## WHAT YOU HAVE TO DO
Spot each line in the data below containing "grey" and copy it.

Image change detection data

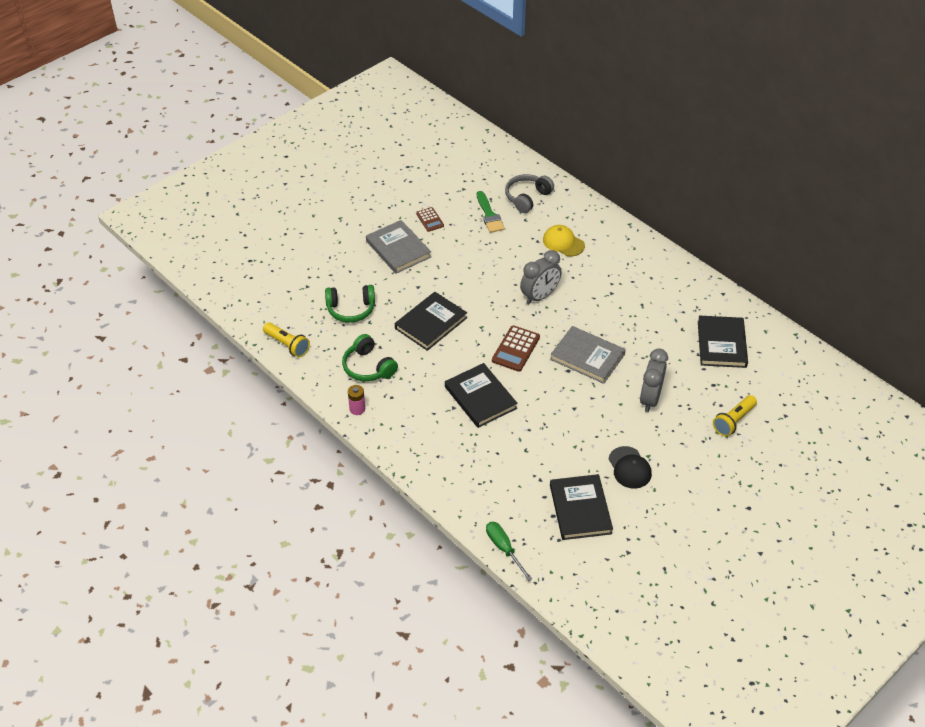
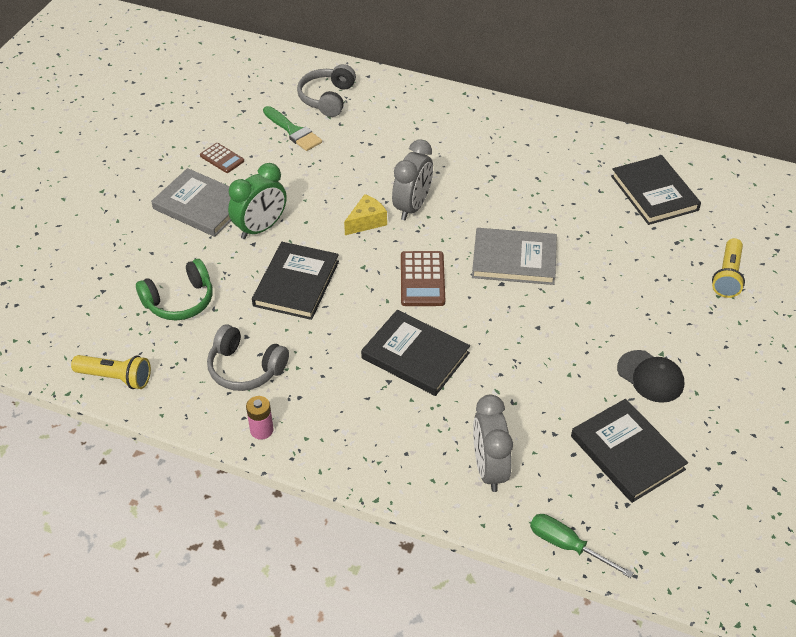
camera: 25 degrees left, 0 degrees up
(368, 367) = (245, 368): green headphones -> grey headphones
(428, 277) = (260, 228): none -> green clock
(502, 296) = (366, 222): none -> yellow cheese
(563, 243) = (401, 136): yellow cap -> none
(650, 399) = (618, 284): grey clock -> grey clock (489, 469)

## RESULT OF THE EXERCISE
(368, 367) = (245, 368): green headphones -> grey headphones
(650, 399) = (618, 284): grey clock -> grey clock (489, 469)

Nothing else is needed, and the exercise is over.